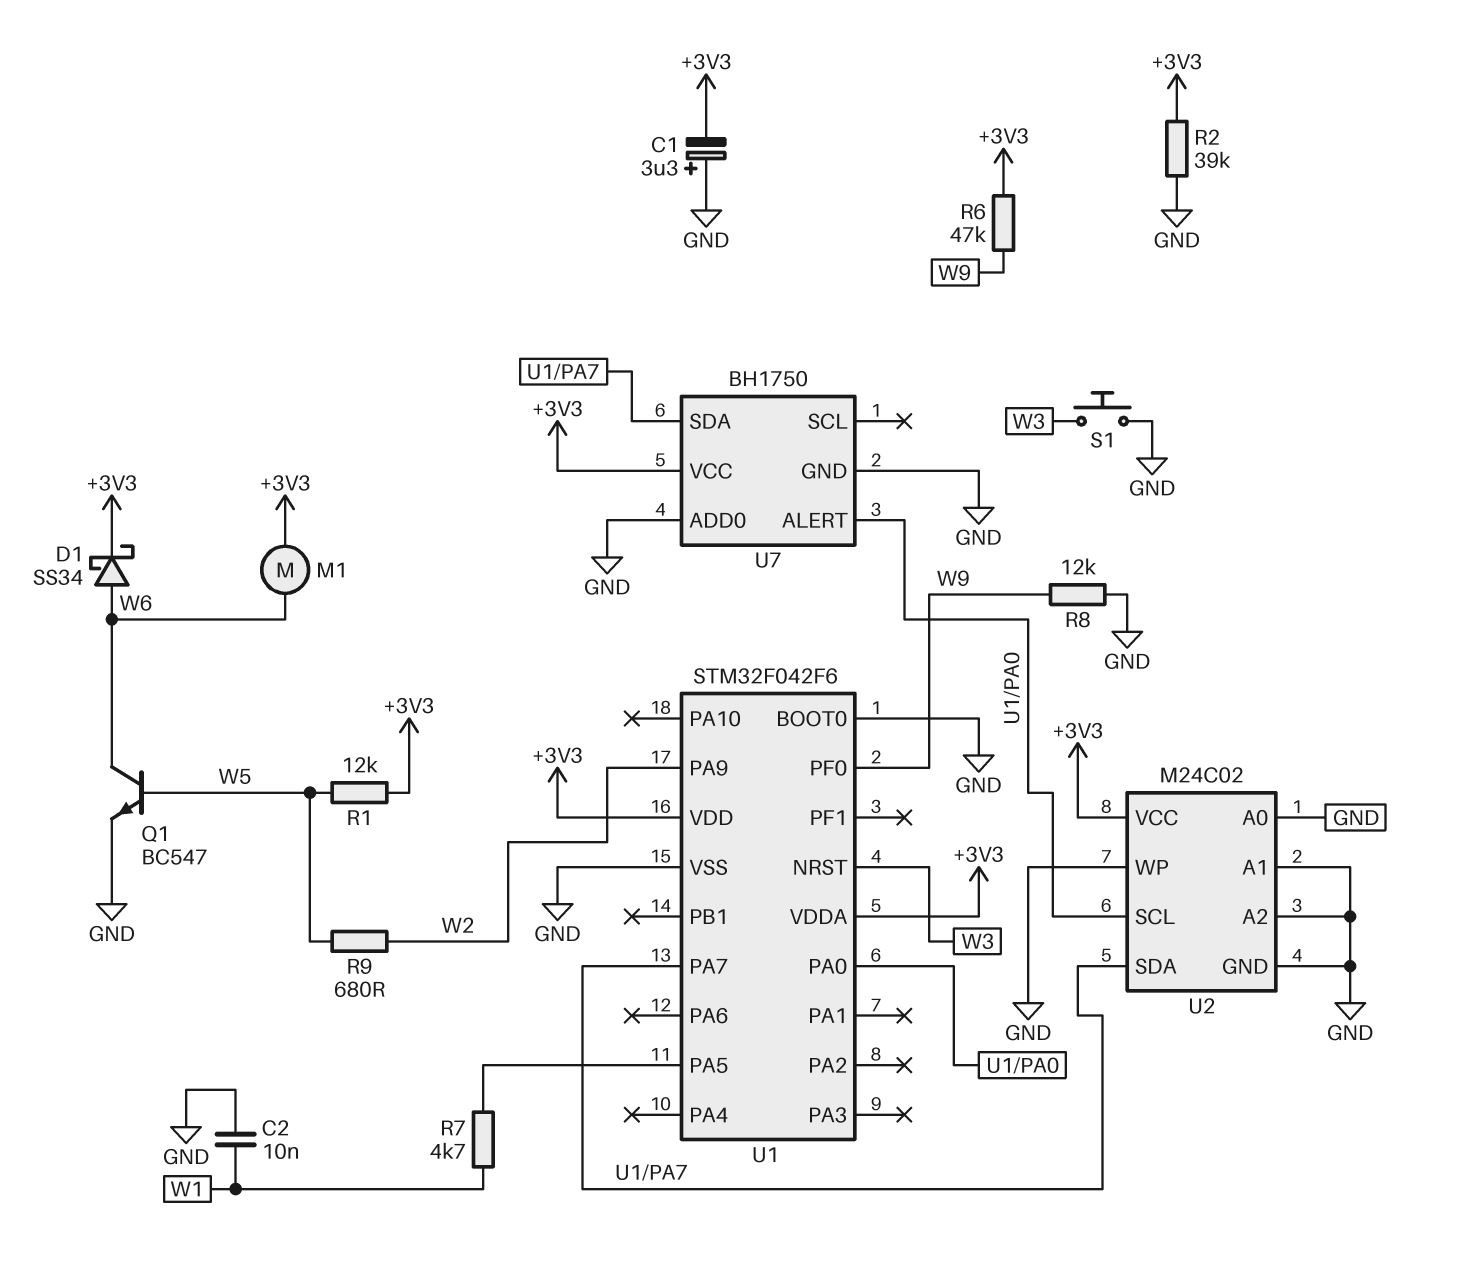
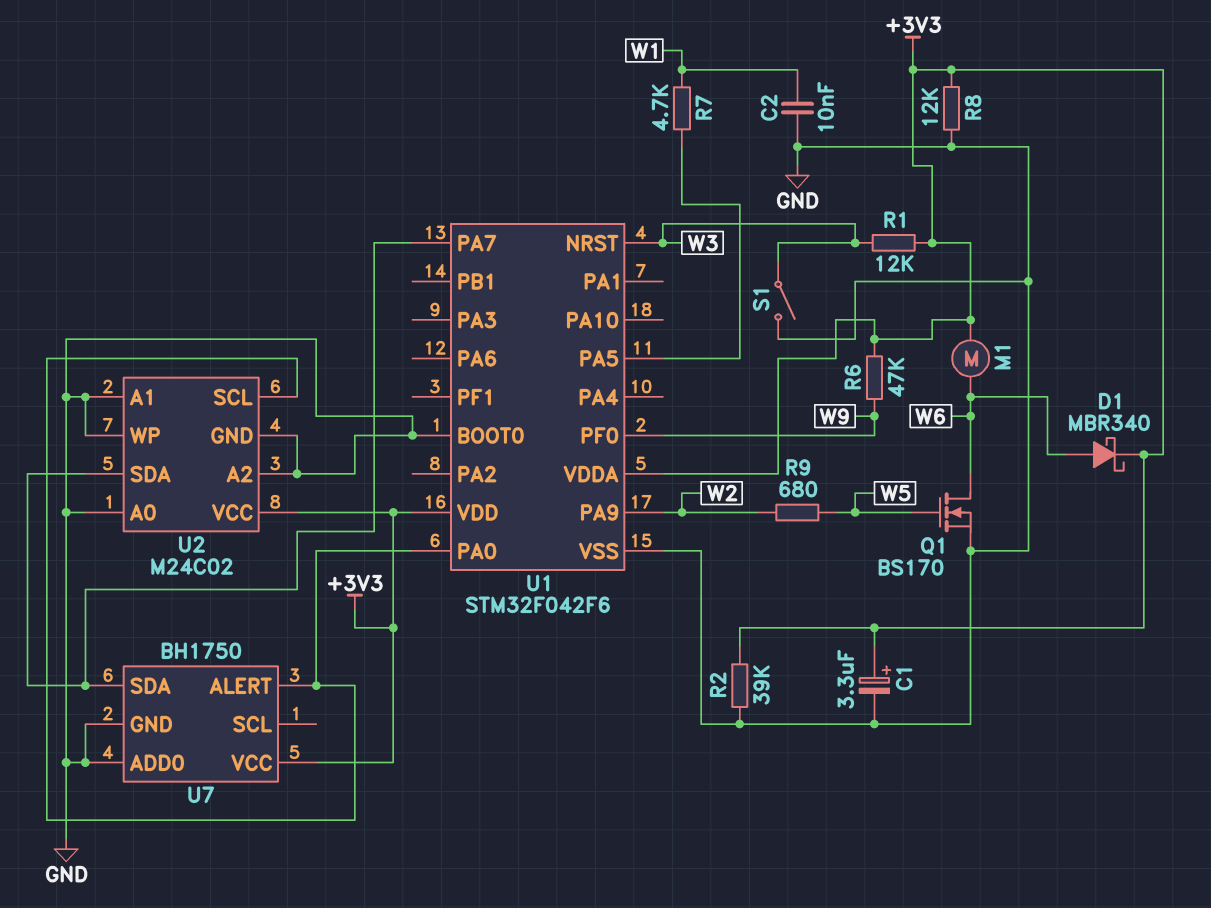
C1: 3.3uF (plus GND, minus +3V3) -> 3.3uF (plus +3V3, minus GND)
D1: schottky SS34 (A W6, K +3V3) -> schottky MBR340 (A W6, K +3V3)
Q1: NPN BC547 (B W5, C W6, E GND) -> NMOS BS170 (G W5, D W6, S GND)
R1: 12k (+3V3, W5) -> 12k (+3V3, W3)
R8: 12k (GND, W9) -> 12k (+3V3, GND)
S1: button (GND, W3) -> switch (GND, W3)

▬▬▬▬▬▬

— Exercise requirements —
Set every entry down again word for word, but not the pictures.

— Exercise response —
C1: 3.3uF (plus GND, minus +3V3) -> 3.3uF (plus +3V3, minus GND)
D1: schottky SS34 (A W6, K +3V3) -> schottky MBR340 (A W6, K +3V3)
Q1: NPN BC547 (B W5, C W6, E GND) -> NMOS BS170 (G W5, D W6, S GND)
R1: 12k (+3V3, W5) -> 12k (+3V3, W3)
R8: 12k (GND, W9) -> 12k (+3V3, GND)
S1: button (GND, W3) -> switch (GND, W3)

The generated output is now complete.